━━ Records shown
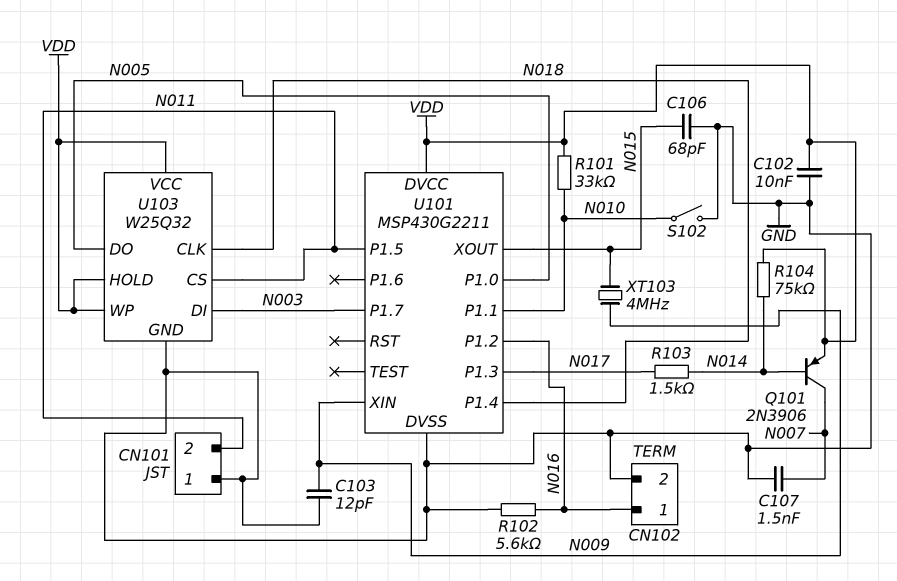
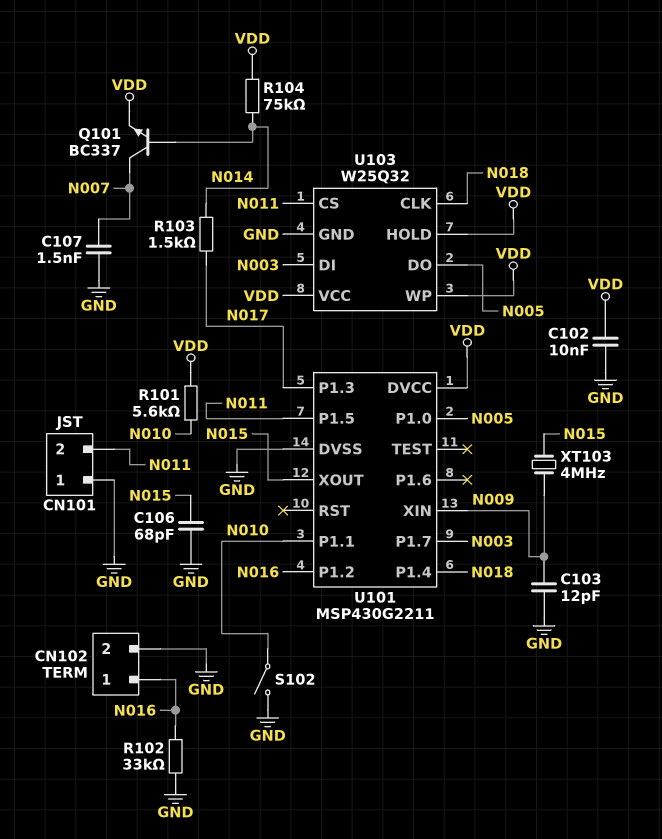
Q101: PNP 2N3906 (B N014, C N007, E VDD) -> NPN BC337 (B N014, C N007, E VDD)
R101: 33k (N010, VDD) -> 5.6k (N010, VDD)
R102: 5.6k (GND, N016) -> 33k (GND, N016)

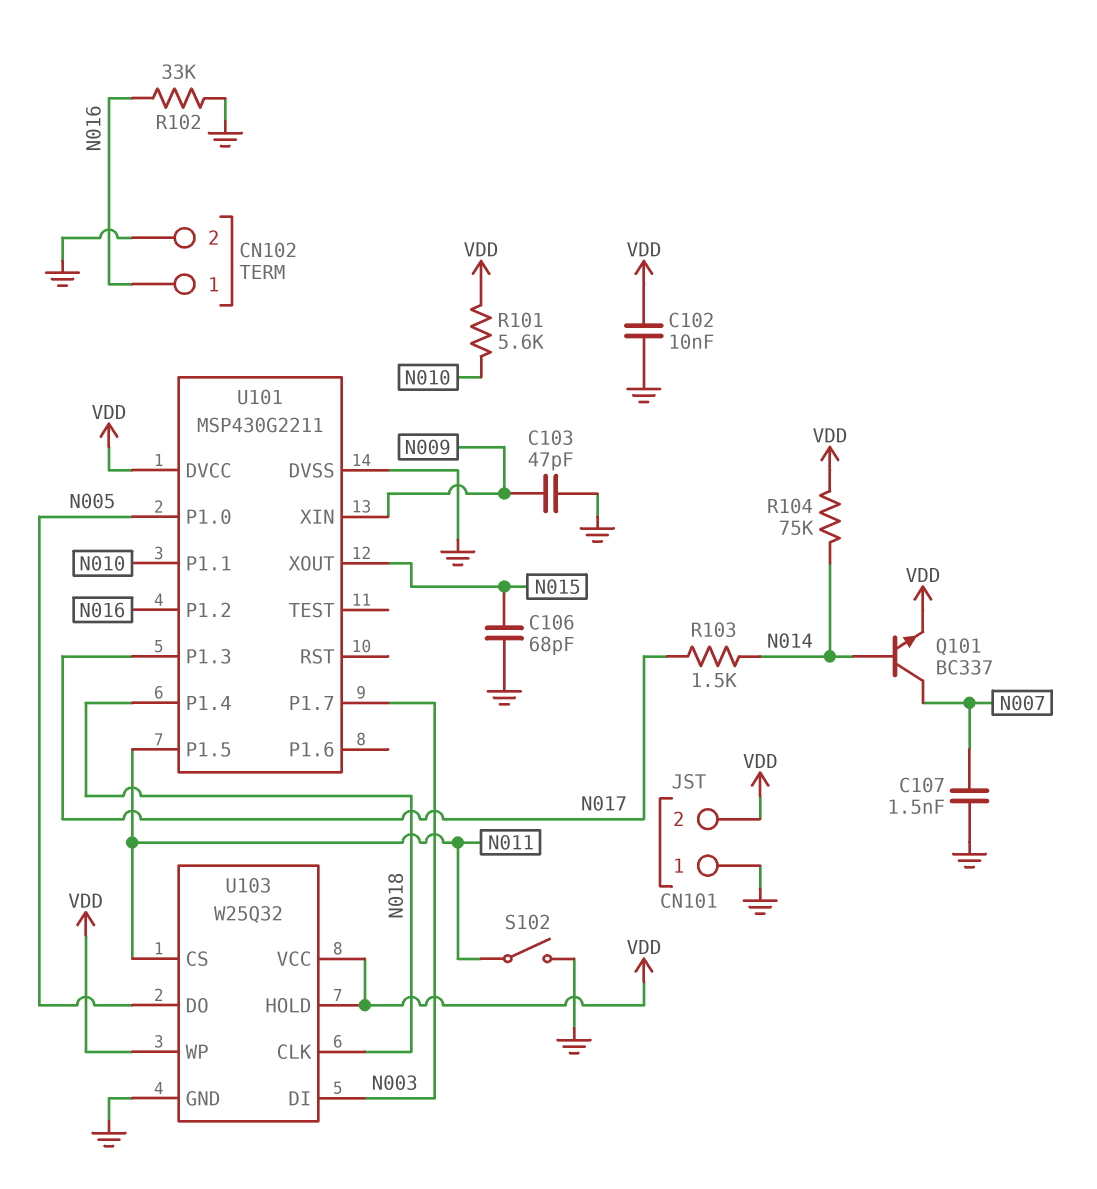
C103: 12pF (GND, N009) -> 47pF (GND, N009)
CN101 pin 2: N011 -> VDD
S102: switch (GND, N010) -> switch (GND, N011)
XT103: 4MHz (N009, N015) -> none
━━━━
Aim of the task: Restate word for word the lines from the one holding "R102: 5.6k (GND, N016) -> 33k (GND, N016)" down through the last line of the records above, and do not include the pictures.

Problem solution:
R102: 5.6k (GND, N016) -> 33k (GND, N016)

C103: 12pF (GND, N009) -> 47pF (GND, N009)
CN101 pin 2: N011 -> VDD
S102: switch (GND, N010) -> switch (GND, N011)
XT103: 4MHz (N009, N015) -> none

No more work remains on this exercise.